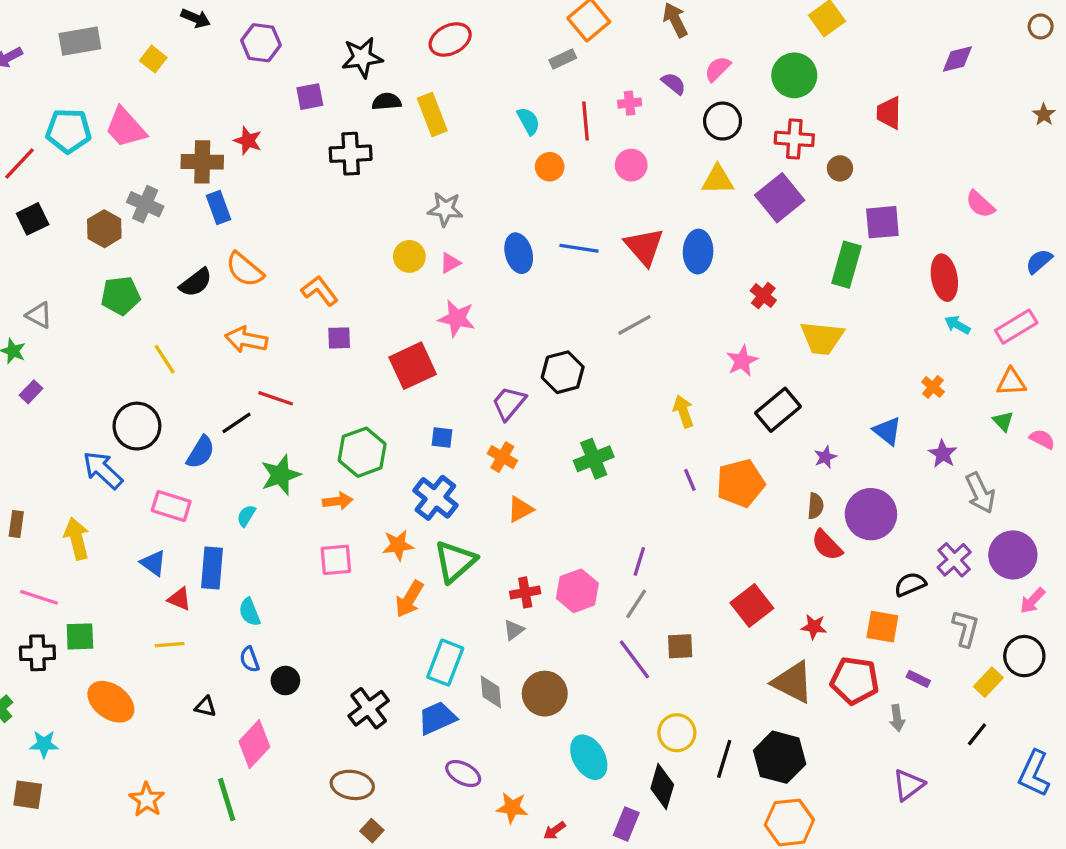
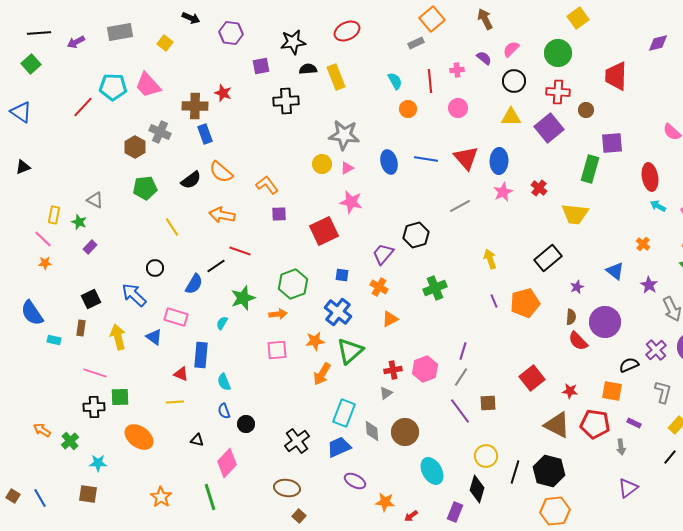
red trapezoid: (889, 113) -> (616, 76), size x1.4
gray star: (445, 209) -> (344, 135), size x1.4
black square: (33, 219) -> (91, 299), moved
pink star: (742, 361) -> (503, 192), moved
black circle: (137, 426) -> (155, 268), size x0.6
blue triangle: (153, 563) -> (154, 337), moved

REQUIRED WORK —
Print every record exactly without the images.

EXERCISE ANSWER —
red trapezoid: (889, 113) -> (616, 76), size x1.4
gray star: (445, 209) -> (344, 135), size x1.4
black square: (33, 219) -> (91, 299), moved
pink star: (742, 361) -> (503, 192), moved
black circle: (137, 426) -> (155, 268), size x0.6
blue triangle: (153, 563) -> (154, 337), moved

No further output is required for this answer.